◆ **Work task**: Search each line of the data for the word "none"; copy every line where it is found.

◆ **Source material**:

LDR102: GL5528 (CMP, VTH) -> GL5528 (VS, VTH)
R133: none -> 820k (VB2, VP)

---

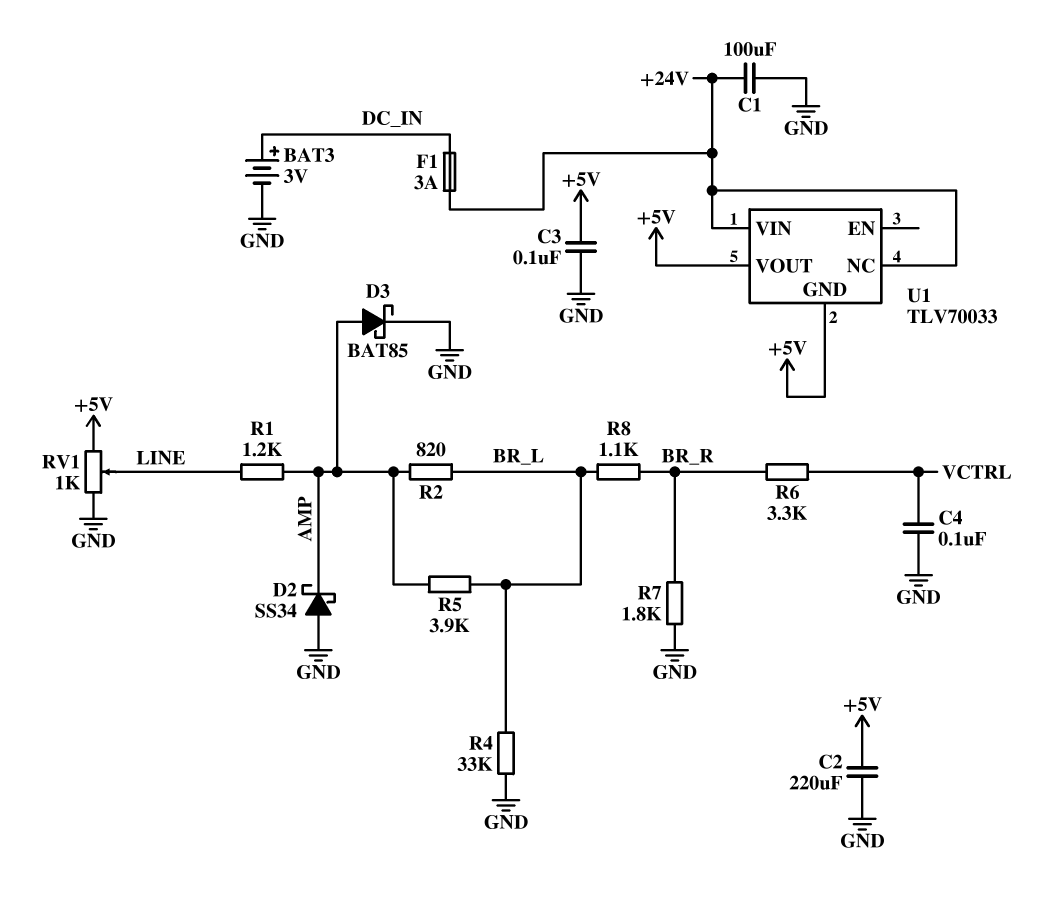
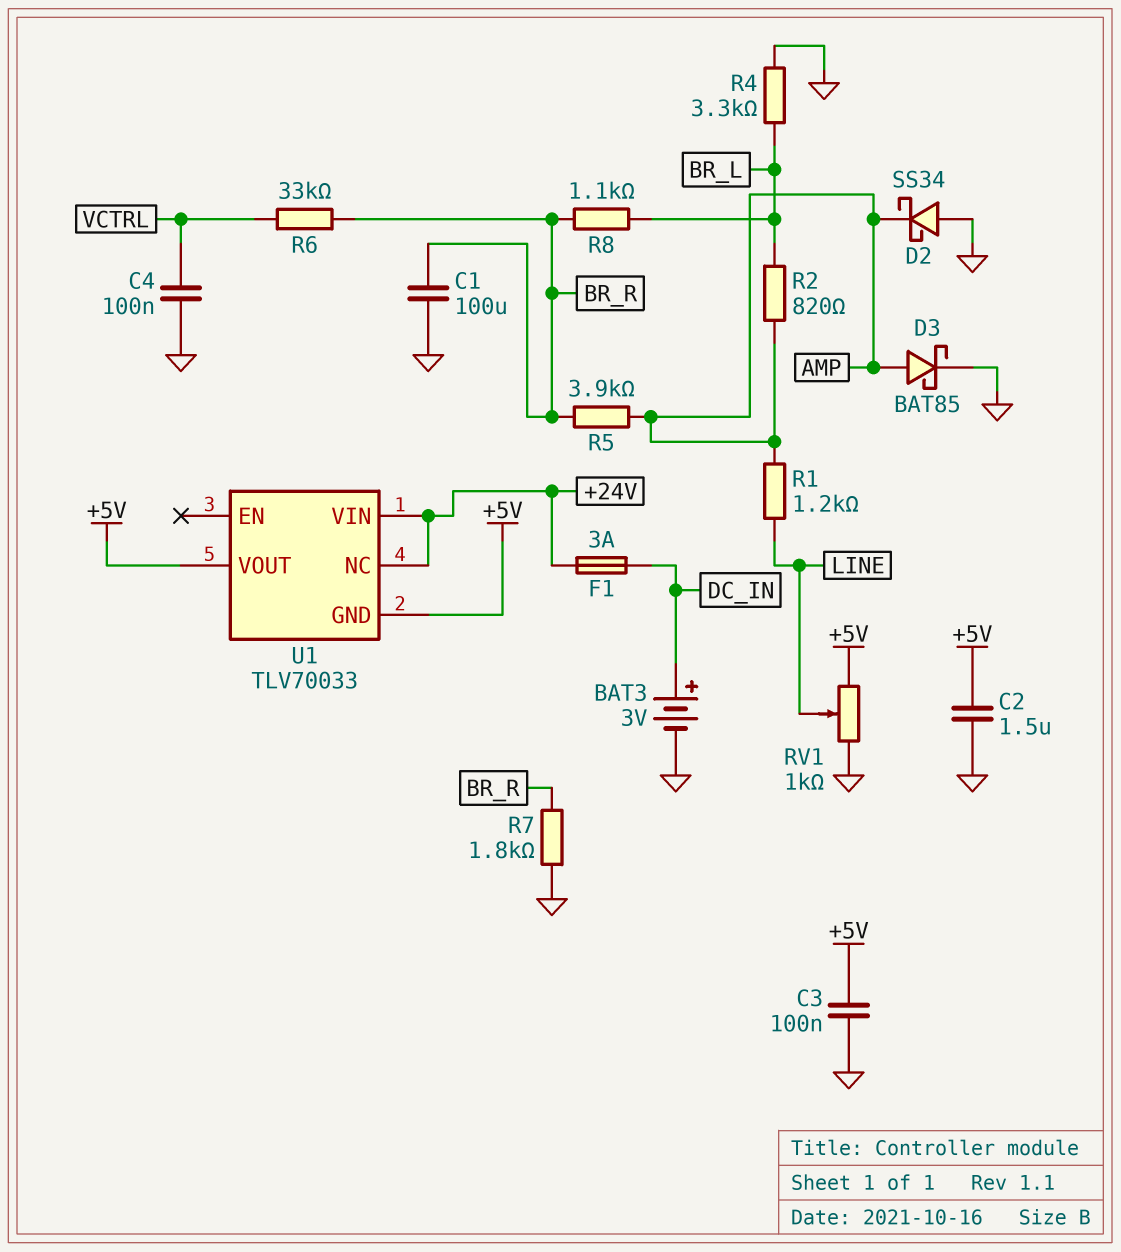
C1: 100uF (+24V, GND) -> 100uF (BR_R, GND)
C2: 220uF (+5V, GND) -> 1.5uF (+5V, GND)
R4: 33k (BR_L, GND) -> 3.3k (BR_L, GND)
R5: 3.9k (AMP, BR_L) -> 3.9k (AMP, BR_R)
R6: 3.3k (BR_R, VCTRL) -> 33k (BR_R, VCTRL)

---

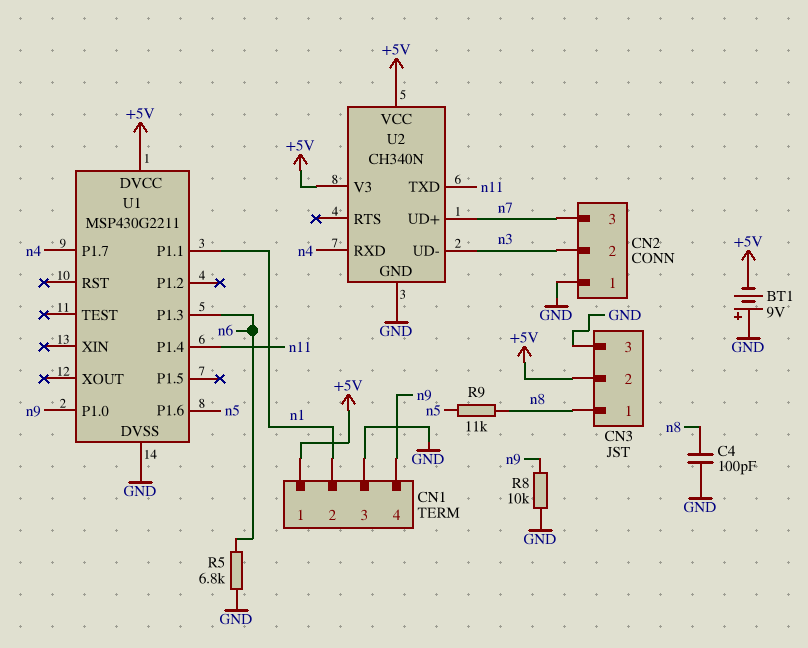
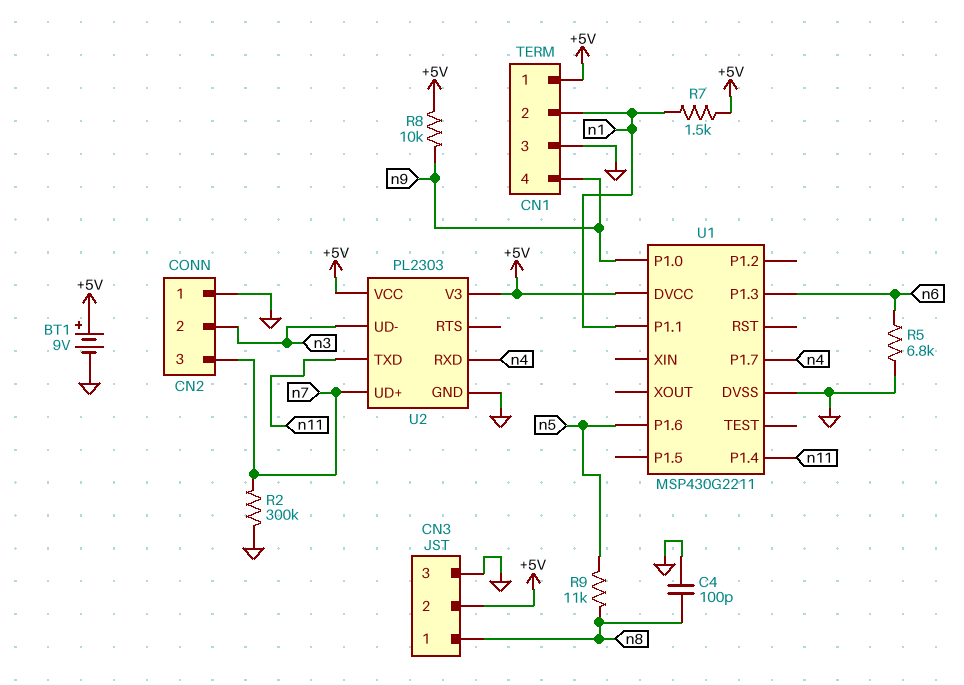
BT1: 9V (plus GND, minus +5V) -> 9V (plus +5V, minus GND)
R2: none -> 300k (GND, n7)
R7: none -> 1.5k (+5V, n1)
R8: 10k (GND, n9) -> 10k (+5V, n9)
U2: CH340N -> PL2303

◆ **Result of this task**:
R133: none -> 820k (VB2, VP)
R2: none -> 300k (GND, n7)
R7: none -> 1.5k (+5V, n1)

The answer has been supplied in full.